§ **Activity**
Search the material for "none" and show all lines that contain it.

BEGIN The data

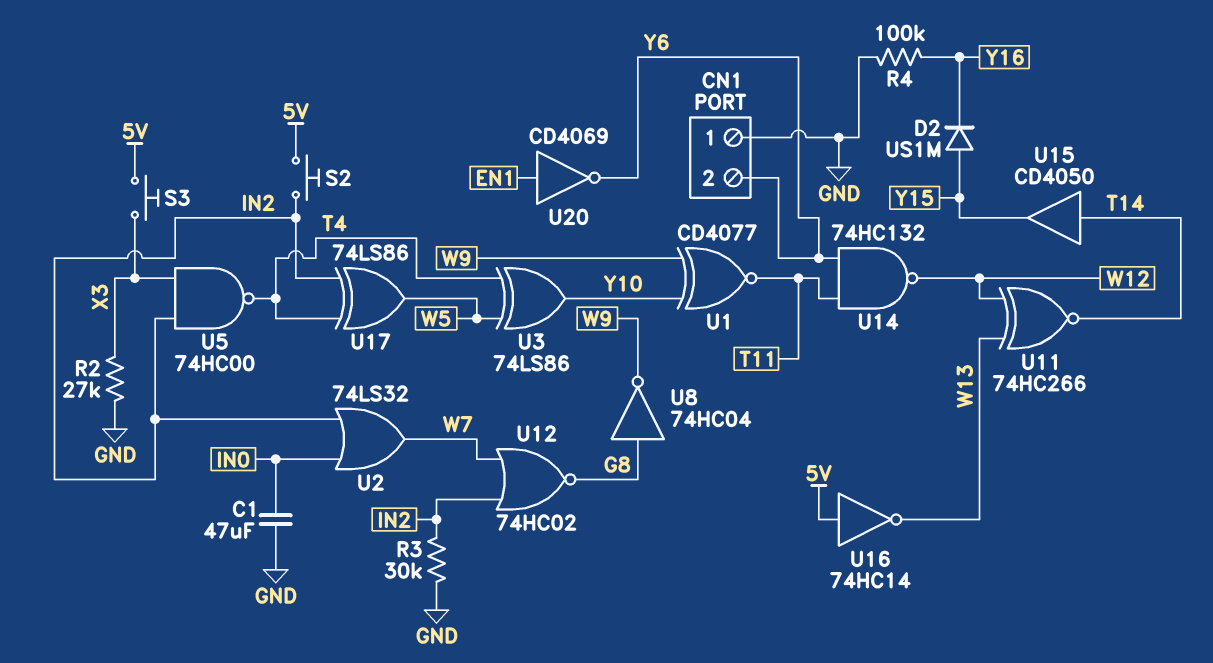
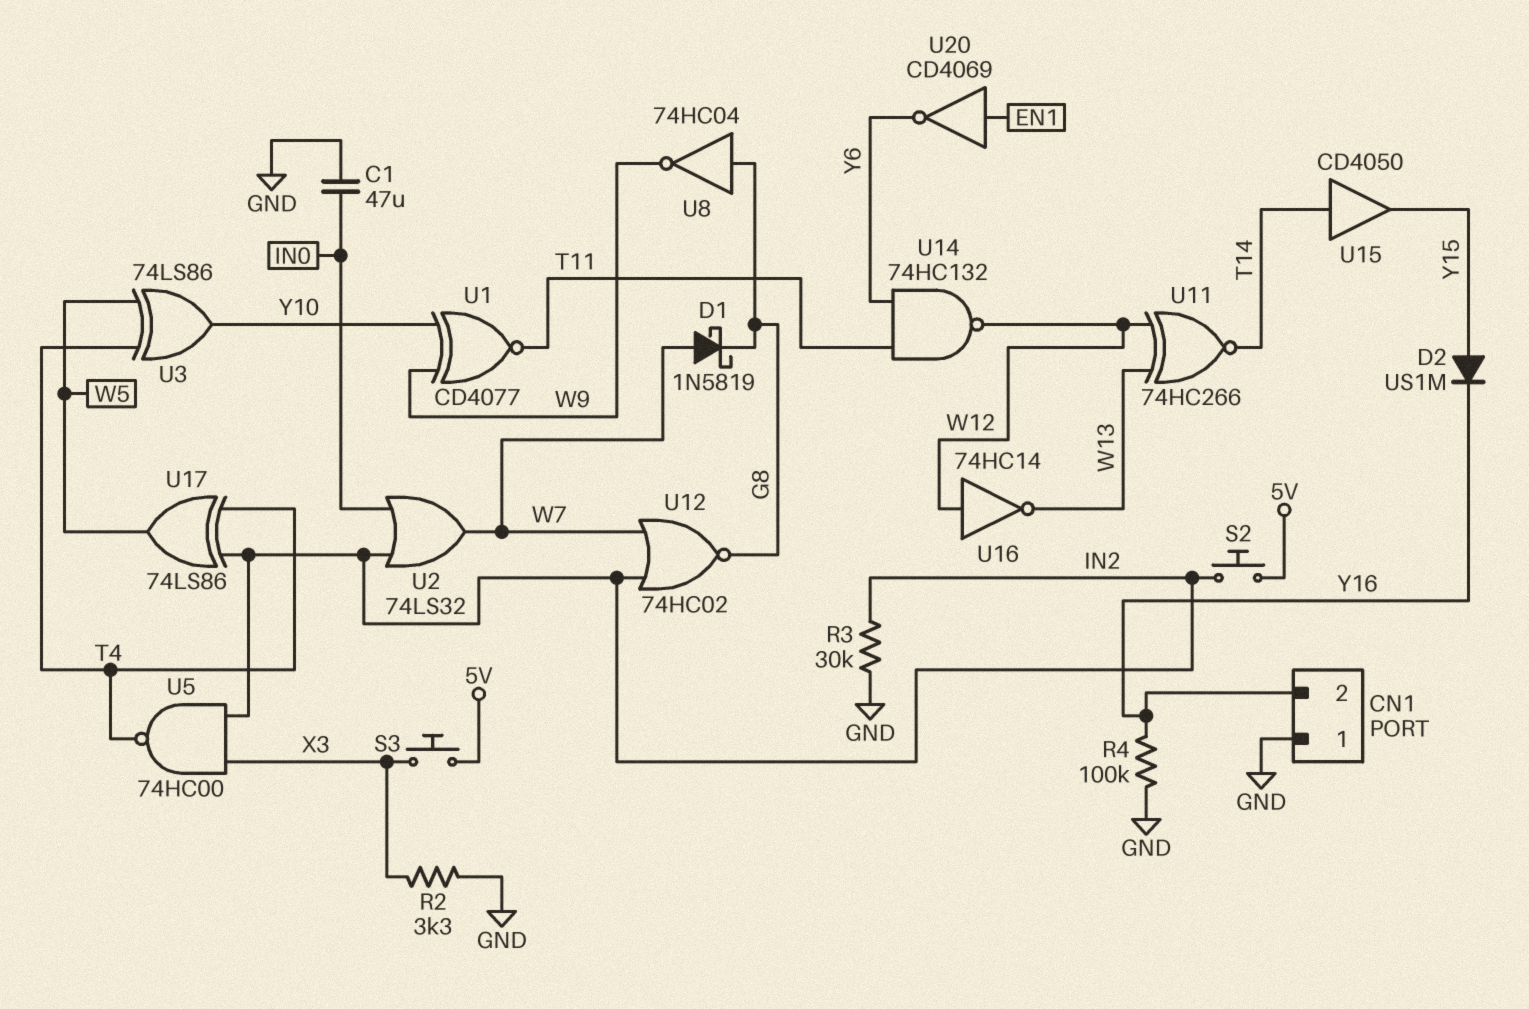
CN1 pin 2: Y6 -> Y16
D1: none -> schottky 1N5819 (A W7, K G8)
R2: 27k (GND, X3) -> 3.3k (GND, X3)
U16: NOT 74HC14 (in 5V, out W13) -> NOT 74HC14 (in W12, out W13)

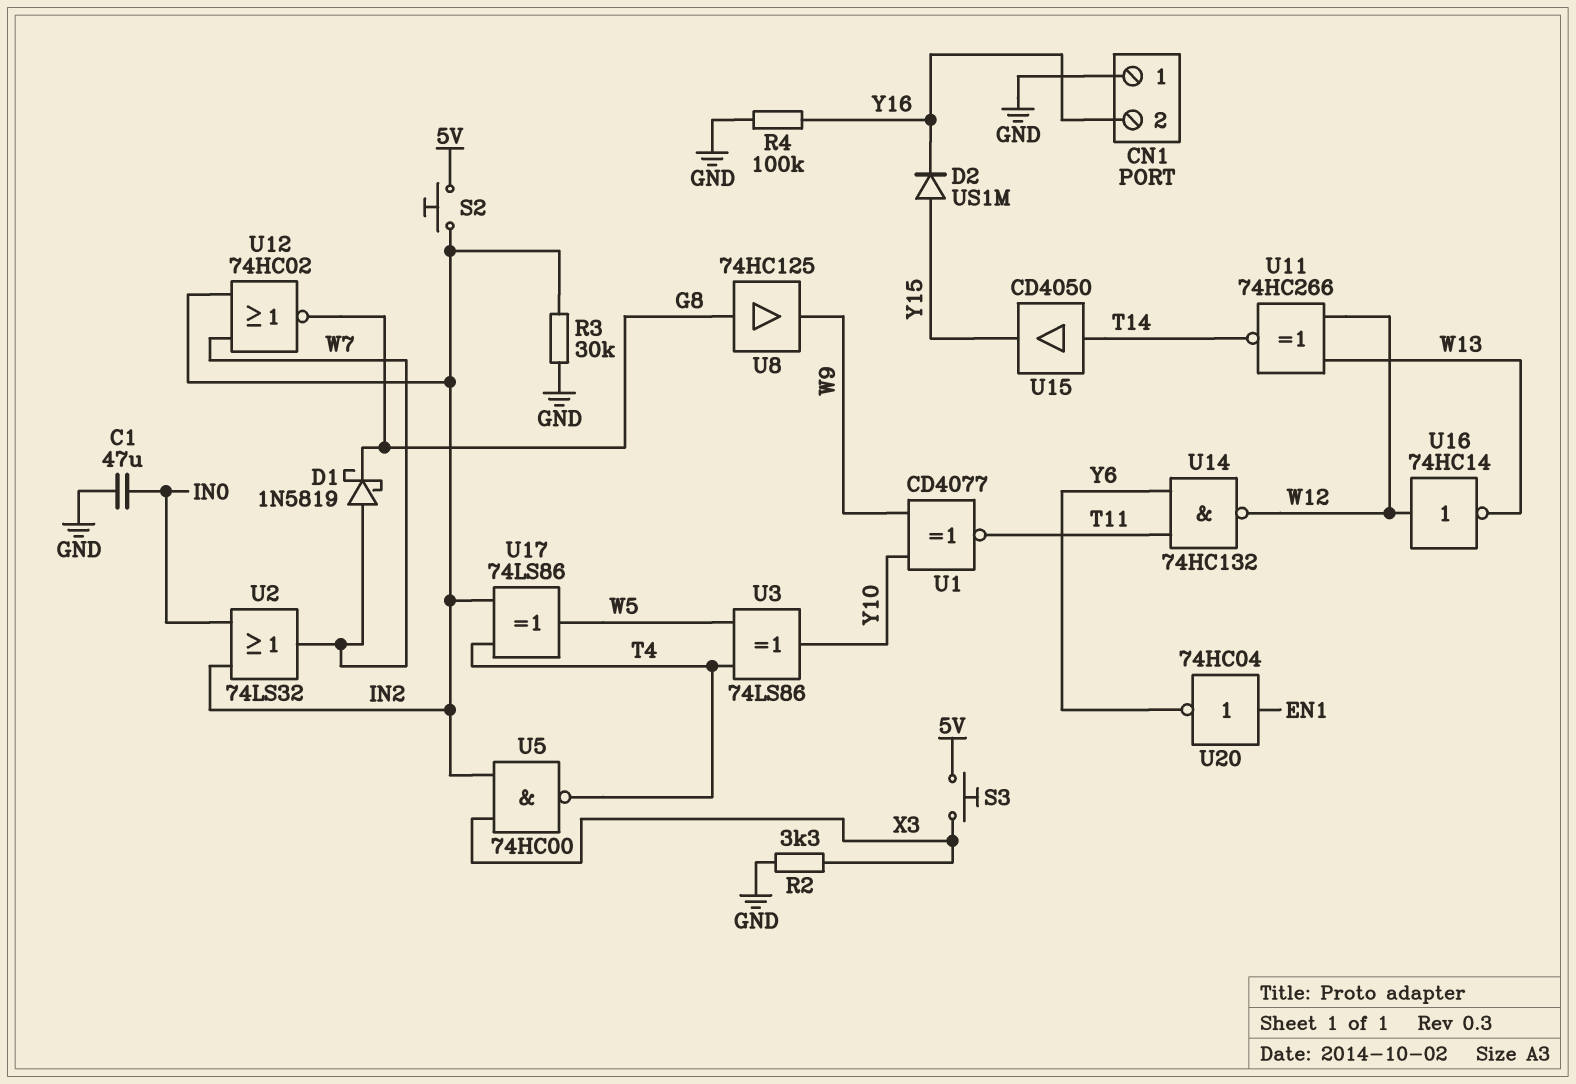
U8: NOT 74HC04 (in G8, out W9) -> buffer 74HC125 (in G8, out W9)
U20: NOT CD4069 (in EN1, out Y6) -> NOT 74HC04 (in EN1, out Y6)

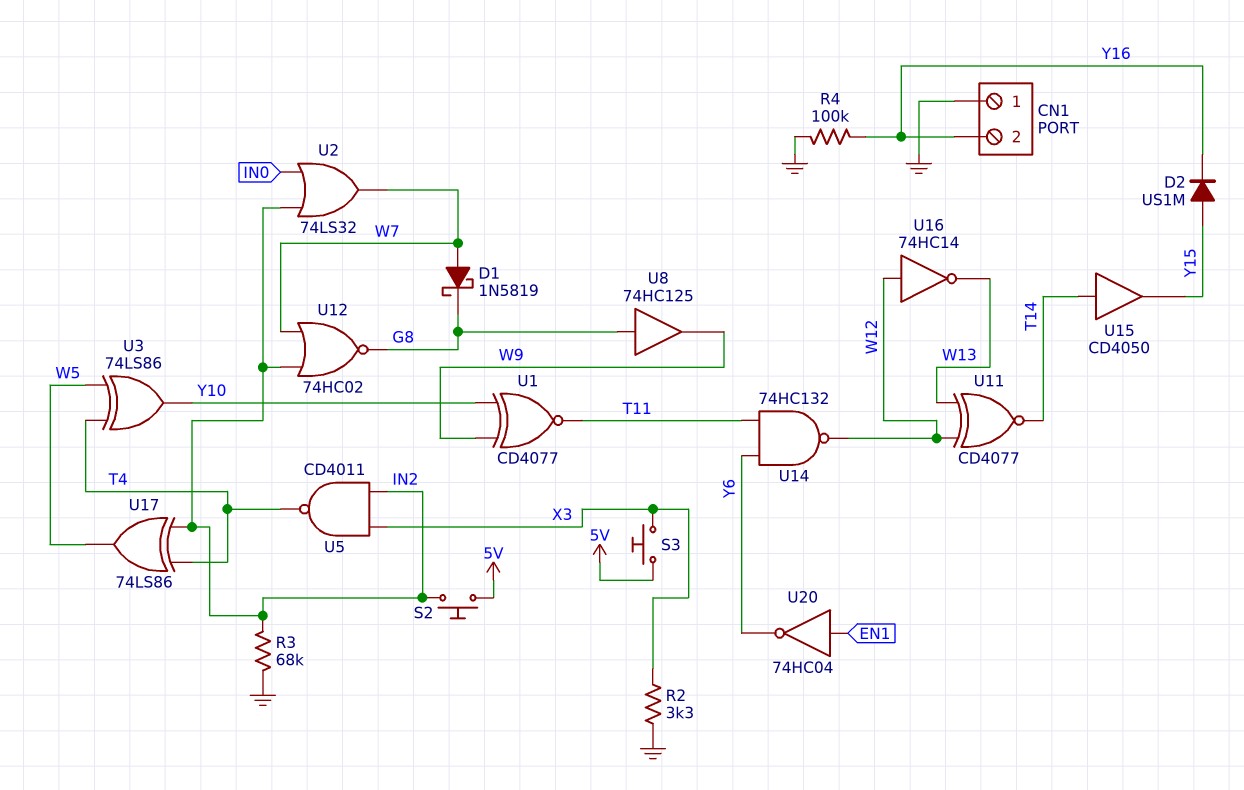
C1: 47uF (GND, IN0) -> none
R3: 30k (GND, IN2) -> 68k (GND, IN2)
U5: NAND 74HC00 (in IN2, in X3, out T4) -> NAND CD4011 (in IN2, in X3, out T4)
U11: XNOR 74HC266 (in W12, in W13, out T14) -> XNOR CD4077 (in W12, in W13, out T14)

END The data

§ **Response to this task**
D1: none -> schottky 1N5819 (A W7, K G8)
C1: 47uF (GND, IN0) -> none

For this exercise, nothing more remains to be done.